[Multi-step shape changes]
-- -- --

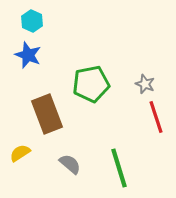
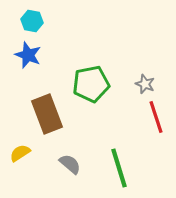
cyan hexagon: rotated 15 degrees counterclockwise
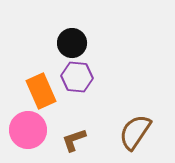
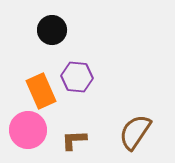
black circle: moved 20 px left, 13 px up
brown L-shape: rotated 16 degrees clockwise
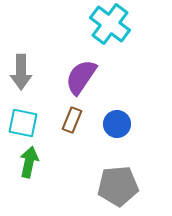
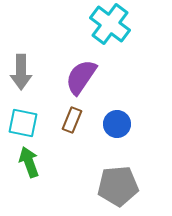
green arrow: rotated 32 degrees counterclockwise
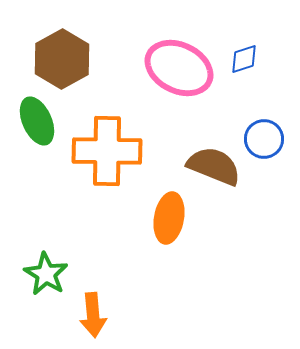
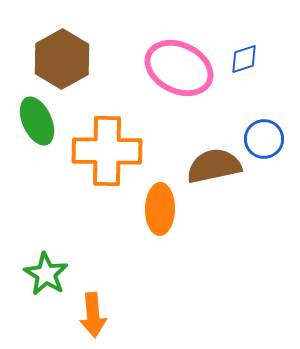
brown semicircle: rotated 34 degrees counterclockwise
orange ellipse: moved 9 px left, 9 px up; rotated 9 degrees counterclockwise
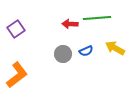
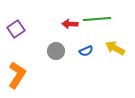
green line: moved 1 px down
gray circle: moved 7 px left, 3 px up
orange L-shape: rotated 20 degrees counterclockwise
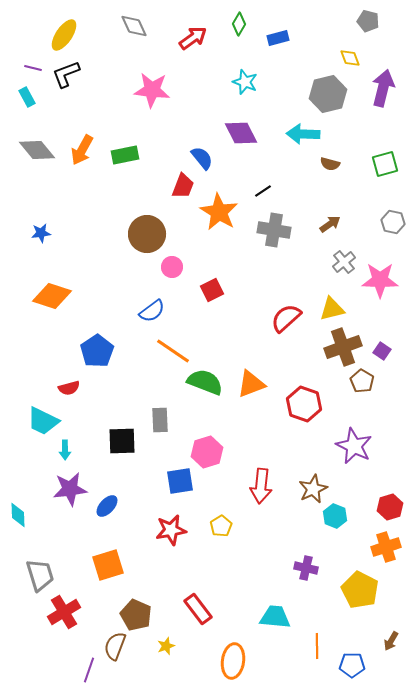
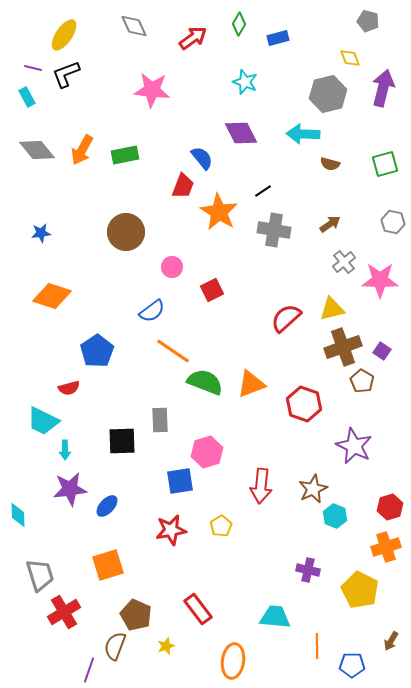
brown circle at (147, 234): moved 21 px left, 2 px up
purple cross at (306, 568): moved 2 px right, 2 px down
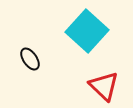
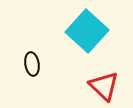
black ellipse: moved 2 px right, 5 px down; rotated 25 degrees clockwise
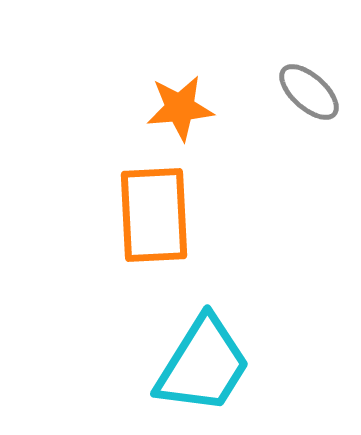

-- -- --

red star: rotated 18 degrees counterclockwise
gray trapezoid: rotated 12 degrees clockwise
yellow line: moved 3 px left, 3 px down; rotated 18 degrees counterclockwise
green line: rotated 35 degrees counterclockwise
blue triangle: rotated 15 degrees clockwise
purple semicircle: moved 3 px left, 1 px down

-- -- --

Task item
The stretch above running from the line with "brown circle at" through the line with "black ellipse: moved" is all you should copy, exactly, leaving out the pictures.

Response
brown circle at (147, 234): moved 21 px left, 2 px up
purple cross at (306, 568): moved 2 px right, 2 px down
black ellipse: moved 2 px right, 5 px down; rotated 25 degrees clockwise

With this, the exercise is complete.